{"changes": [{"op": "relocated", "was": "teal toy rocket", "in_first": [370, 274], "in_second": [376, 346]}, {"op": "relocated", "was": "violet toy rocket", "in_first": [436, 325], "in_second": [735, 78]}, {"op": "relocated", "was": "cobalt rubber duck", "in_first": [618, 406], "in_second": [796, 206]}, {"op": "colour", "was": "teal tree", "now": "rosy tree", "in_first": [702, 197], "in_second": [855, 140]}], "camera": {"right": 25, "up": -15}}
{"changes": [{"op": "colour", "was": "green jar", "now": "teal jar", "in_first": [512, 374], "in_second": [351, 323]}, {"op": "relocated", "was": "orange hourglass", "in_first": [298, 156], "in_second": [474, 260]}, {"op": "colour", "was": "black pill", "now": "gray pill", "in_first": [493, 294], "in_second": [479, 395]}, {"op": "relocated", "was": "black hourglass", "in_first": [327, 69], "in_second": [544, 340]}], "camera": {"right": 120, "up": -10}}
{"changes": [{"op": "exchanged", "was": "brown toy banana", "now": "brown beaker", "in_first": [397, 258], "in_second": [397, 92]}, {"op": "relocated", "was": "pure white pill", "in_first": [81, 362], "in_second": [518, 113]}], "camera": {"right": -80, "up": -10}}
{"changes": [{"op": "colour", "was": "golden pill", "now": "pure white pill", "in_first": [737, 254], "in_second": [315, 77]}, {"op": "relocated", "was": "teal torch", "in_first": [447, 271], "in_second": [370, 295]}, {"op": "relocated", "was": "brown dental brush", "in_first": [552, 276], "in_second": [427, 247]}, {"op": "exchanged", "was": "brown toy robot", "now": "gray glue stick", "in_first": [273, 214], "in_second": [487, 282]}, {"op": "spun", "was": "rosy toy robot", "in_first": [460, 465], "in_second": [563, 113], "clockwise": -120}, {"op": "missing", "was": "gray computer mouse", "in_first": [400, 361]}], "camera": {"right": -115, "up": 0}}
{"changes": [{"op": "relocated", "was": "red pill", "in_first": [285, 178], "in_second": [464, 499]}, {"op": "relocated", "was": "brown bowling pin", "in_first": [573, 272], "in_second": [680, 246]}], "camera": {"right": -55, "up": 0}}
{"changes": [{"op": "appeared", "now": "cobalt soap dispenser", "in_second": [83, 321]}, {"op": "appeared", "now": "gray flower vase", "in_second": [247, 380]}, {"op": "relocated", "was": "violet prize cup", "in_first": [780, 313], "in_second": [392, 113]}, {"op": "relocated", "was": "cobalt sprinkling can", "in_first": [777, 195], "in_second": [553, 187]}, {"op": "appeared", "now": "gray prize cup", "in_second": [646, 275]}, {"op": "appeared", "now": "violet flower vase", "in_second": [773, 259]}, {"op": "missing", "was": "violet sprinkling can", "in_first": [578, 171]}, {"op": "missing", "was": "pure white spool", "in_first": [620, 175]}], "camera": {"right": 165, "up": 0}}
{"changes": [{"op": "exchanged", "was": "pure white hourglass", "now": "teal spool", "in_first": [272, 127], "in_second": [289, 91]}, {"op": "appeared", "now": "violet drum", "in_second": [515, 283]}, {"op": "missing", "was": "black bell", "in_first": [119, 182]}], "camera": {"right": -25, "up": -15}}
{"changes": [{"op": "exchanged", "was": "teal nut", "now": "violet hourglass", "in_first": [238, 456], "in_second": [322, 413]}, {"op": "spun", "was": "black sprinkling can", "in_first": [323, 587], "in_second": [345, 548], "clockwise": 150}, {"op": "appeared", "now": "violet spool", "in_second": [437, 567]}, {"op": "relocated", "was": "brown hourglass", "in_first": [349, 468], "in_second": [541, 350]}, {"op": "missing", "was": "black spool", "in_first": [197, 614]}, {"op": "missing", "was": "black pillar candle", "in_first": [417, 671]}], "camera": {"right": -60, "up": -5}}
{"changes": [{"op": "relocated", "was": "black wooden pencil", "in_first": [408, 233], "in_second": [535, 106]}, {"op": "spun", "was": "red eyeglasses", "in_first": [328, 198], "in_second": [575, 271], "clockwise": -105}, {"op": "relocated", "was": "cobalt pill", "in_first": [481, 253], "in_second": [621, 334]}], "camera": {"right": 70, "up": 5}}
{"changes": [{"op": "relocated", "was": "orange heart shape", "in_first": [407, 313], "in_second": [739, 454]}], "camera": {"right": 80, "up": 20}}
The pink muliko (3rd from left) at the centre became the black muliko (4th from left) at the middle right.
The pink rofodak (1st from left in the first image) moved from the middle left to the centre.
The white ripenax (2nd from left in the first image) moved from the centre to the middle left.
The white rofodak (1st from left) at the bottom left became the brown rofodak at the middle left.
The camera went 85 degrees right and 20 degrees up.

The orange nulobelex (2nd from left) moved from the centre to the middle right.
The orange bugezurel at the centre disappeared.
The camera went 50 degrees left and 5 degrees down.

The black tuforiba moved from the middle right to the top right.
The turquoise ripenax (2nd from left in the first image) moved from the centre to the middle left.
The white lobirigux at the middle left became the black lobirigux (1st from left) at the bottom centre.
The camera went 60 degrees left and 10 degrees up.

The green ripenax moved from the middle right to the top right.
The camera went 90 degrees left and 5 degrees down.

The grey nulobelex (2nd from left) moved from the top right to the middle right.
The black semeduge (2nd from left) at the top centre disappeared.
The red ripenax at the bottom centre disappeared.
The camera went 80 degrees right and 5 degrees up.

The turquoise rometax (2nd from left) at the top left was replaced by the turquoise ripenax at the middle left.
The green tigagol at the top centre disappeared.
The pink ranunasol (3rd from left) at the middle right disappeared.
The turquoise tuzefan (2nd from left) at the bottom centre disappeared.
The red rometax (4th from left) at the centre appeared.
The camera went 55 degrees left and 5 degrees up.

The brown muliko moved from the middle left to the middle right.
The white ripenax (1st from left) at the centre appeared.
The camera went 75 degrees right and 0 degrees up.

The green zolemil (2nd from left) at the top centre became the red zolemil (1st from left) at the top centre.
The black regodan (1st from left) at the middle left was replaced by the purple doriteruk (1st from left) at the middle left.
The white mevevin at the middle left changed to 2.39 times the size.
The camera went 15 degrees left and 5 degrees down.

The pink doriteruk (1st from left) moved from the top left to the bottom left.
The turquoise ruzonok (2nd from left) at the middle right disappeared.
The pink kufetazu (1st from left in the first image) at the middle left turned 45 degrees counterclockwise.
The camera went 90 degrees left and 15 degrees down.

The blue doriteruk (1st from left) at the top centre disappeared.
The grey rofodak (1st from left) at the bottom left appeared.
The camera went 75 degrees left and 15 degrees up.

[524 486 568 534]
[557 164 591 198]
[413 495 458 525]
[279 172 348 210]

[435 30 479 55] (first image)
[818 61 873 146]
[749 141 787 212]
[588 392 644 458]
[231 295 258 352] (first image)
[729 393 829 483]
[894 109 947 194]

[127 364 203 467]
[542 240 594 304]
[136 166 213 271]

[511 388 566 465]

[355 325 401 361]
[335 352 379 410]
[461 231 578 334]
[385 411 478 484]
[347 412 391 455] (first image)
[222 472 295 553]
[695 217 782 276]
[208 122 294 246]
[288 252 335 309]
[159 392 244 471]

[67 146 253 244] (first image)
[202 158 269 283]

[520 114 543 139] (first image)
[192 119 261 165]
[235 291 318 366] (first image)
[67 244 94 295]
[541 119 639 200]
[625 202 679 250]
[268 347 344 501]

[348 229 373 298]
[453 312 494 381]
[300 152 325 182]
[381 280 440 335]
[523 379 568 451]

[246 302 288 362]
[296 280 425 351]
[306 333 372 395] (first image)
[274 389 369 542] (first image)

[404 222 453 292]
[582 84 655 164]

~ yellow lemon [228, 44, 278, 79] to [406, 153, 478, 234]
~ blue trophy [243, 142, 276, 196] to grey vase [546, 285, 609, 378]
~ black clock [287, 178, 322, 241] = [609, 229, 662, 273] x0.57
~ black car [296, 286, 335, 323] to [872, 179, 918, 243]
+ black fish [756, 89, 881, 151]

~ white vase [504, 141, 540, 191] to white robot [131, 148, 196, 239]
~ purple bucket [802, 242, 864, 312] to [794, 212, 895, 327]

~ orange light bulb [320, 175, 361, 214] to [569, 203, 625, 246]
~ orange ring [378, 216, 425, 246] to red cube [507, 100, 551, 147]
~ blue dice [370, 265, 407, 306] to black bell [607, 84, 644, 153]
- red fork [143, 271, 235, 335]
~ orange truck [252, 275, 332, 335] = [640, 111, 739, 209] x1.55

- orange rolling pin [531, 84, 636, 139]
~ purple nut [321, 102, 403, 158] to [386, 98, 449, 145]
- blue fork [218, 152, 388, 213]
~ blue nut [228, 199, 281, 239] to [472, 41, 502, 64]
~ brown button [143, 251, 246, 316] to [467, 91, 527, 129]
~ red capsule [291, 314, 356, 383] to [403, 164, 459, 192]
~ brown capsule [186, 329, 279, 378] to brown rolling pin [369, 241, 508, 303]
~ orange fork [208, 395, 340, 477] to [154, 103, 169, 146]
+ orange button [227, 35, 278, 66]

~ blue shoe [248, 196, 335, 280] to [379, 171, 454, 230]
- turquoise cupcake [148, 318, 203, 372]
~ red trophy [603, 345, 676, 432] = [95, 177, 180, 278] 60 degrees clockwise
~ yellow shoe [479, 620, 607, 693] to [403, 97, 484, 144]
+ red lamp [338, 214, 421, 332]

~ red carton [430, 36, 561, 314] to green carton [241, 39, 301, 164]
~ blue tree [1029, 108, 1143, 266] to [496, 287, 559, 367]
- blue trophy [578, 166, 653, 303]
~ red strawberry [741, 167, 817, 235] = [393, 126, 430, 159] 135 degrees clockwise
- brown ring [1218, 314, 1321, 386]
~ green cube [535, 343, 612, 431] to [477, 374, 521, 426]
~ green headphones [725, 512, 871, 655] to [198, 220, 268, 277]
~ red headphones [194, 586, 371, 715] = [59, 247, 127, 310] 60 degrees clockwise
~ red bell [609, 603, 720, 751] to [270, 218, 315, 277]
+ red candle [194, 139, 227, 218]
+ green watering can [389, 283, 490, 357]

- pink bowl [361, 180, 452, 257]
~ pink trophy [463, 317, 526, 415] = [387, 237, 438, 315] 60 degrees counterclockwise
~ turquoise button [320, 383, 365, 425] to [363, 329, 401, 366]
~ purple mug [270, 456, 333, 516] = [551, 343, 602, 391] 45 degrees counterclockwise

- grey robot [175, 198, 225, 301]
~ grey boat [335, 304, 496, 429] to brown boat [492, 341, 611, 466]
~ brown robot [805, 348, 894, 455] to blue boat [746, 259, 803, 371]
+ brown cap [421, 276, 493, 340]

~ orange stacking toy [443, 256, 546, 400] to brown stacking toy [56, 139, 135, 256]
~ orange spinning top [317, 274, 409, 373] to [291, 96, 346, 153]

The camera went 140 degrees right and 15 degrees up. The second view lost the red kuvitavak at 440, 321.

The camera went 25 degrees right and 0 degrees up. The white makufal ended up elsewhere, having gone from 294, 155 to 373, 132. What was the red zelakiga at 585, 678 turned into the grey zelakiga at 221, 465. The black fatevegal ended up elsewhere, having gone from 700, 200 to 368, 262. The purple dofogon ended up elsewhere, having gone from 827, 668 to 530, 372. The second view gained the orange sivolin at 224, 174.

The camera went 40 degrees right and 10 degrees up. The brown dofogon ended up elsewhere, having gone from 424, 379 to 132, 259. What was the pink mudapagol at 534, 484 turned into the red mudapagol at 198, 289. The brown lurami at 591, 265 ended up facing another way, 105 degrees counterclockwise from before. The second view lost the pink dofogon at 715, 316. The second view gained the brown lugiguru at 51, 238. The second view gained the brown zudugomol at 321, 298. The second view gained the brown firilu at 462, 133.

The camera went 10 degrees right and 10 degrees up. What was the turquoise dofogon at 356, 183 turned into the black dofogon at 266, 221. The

Exercise
Only the lines above from the line containing "The pink rofodak" through the line containing "The white rofodak" should be retyped, exactly and with both ends included.

Output for this task
The pink rofodak (1st from left in the first image) moved from the middle left to the centre.
The white ripenax (2nd from left in the first image) moved from the centre to the middle left.
The white rofodak (1st from left) at the bottom left became the brown rofodak at the middle left.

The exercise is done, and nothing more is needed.